> **Task description**: Omitting all images, set down every line below exactly as it appears.

> **Recorded data**:
○ ○ ○ ○

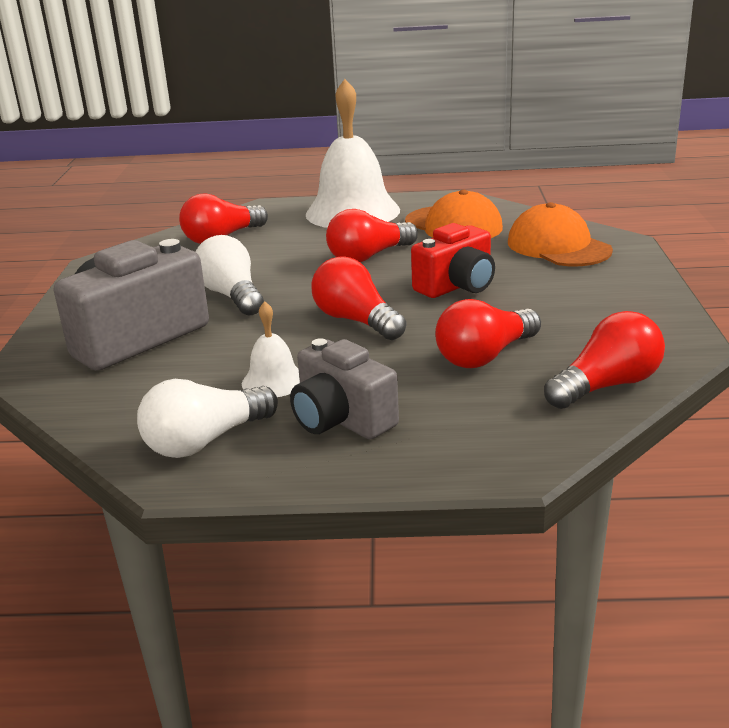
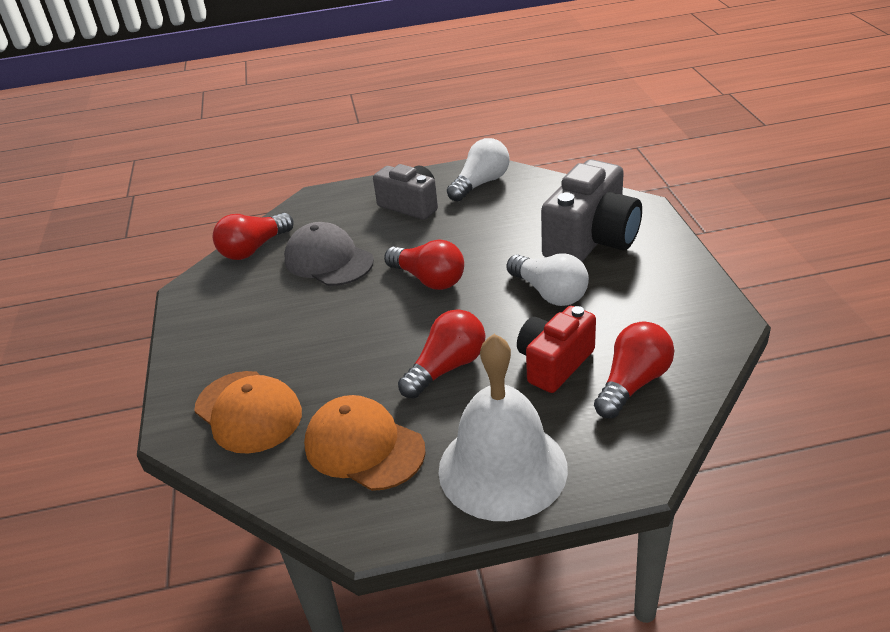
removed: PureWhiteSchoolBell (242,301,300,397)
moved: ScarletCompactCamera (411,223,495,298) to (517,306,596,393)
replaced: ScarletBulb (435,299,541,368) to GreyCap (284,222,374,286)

○ ○ ○ ○

> **Written solution**:
removed: PureWhiteSchoolBell (242,301,300,397)
moved: ScarletCompactCamera (411,223,495,298) to (517,306,596,393)
replaced: ScarletBulb (435,299,541,368) to GreyCap (284,222,374,286)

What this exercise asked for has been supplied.